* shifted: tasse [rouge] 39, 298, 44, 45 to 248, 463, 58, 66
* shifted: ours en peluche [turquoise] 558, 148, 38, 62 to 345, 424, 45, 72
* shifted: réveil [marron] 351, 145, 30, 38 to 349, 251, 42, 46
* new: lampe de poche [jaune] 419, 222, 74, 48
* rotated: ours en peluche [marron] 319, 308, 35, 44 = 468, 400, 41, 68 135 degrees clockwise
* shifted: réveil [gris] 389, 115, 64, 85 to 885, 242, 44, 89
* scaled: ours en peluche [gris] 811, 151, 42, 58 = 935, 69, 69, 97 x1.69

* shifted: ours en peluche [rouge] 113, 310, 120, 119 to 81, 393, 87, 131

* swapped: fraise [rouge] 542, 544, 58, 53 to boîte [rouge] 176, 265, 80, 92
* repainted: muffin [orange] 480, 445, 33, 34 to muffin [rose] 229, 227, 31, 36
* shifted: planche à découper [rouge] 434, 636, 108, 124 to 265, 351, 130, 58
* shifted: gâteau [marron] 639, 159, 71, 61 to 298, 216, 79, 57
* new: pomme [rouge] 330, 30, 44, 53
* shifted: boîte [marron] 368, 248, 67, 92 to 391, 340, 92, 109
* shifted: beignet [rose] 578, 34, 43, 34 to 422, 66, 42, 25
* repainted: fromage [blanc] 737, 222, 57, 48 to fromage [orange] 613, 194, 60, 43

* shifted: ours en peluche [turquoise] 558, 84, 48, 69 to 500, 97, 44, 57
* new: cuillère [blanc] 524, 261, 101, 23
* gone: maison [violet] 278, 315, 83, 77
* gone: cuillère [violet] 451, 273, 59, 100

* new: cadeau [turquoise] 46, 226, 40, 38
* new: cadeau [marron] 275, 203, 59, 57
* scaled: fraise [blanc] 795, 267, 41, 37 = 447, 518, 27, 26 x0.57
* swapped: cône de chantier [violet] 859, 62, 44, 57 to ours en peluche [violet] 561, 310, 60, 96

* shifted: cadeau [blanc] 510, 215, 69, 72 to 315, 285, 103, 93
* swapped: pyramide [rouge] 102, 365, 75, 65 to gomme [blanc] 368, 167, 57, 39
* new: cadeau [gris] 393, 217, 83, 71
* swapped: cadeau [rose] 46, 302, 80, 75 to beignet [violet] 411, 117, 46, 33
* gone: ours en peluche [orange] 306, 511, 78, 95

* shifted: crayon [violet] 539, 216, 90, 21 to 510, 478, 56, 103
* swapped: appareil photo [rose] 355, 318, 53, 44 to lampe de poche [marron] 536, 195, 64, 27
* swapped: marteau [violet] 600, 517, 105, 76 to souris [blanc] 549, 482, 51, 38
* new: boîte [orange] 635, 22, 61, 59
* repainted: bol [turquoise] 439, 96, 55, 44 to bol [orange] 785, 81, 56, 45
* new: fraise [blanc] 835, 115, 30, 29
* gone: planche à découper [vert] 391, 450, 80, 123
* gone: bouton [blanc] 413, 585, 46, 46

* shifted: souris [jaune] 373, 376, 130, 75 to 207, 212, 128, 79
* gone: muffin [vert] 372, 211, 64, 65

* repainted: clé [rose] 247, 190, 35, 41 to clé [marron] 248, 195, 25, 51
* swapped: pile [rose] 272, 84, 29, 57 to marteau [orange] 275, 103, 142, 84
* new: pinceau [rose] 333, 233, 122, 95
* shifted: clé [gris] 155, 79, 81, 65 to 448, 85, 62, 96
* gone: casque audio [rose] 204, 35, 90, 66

-------------------------

- Work task -
Note each line of the entries that has "réveil" in it, and copy those lines.

- Task answer -
* shifted: réveil [marron] 351, 145, 30, 38 to 349, 251, 42, 46
* shifted: réveil [gris] 389, 115, 64, 85 to 885, 242, 44, 89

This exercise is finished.